ASSIGNMENT: Omit each picture as you copy the entries exactly.
Start of EXTRACTED MATERIAL
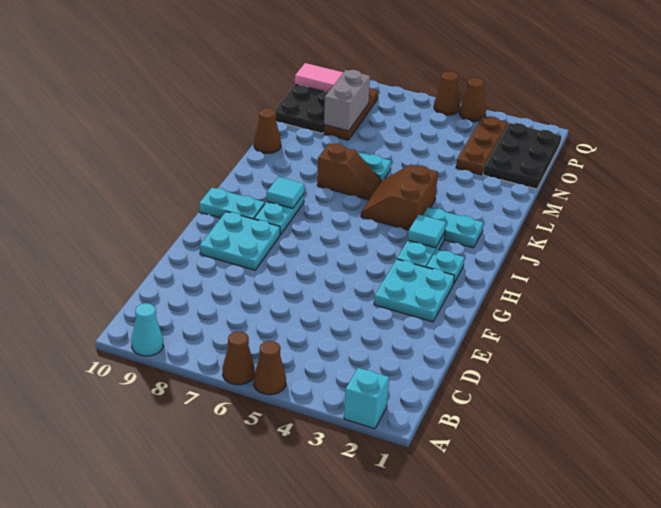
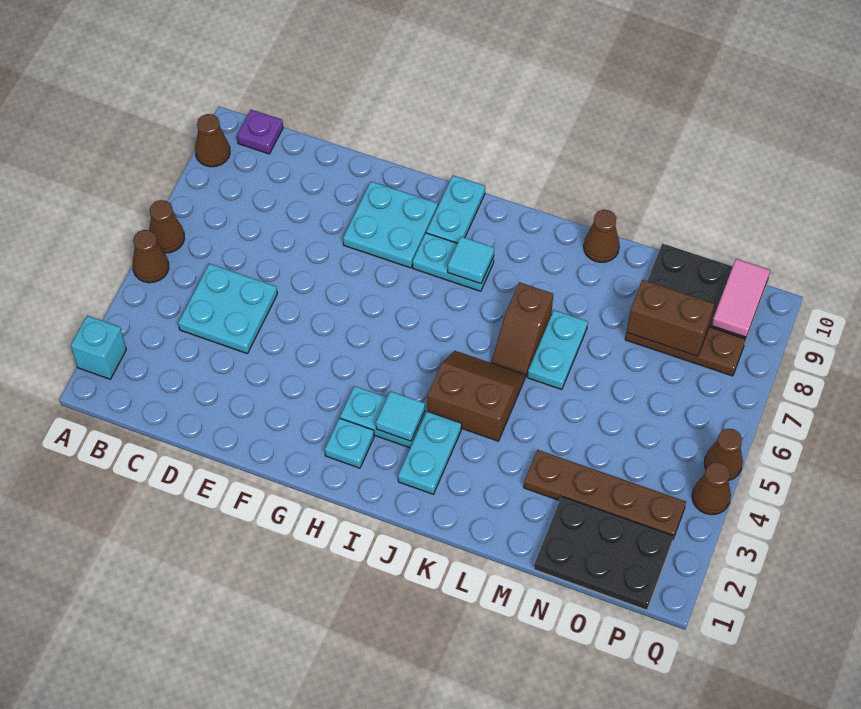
cyan cone A9 level 1 -> brown cone A9 level 1
none -> purple plate B10 level 1
cyan plate F2:G3 level 1 -> cyan plate C4:D5 level 1
brown plate N3:P3 level 1 -> brown plate M3:P3 level 1
grey brick N8:O8 level 2 -> brown brick N8:O8 level 2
End of EXTRACTED MATERIAL
SOLUTION TO THIS TASK:
cyan cone A9 level 1 -> brown cone A9 level 1
none -> purple plate B10 level 1
cyan plate F2:G3 level 1 -> cyan plate C4:D5 level 1
brown plate N3:P3 level 1 -> brown plate M3:P3 level 1
grey brick N8:O8 level 2 -> brown brick N8:O8 level 2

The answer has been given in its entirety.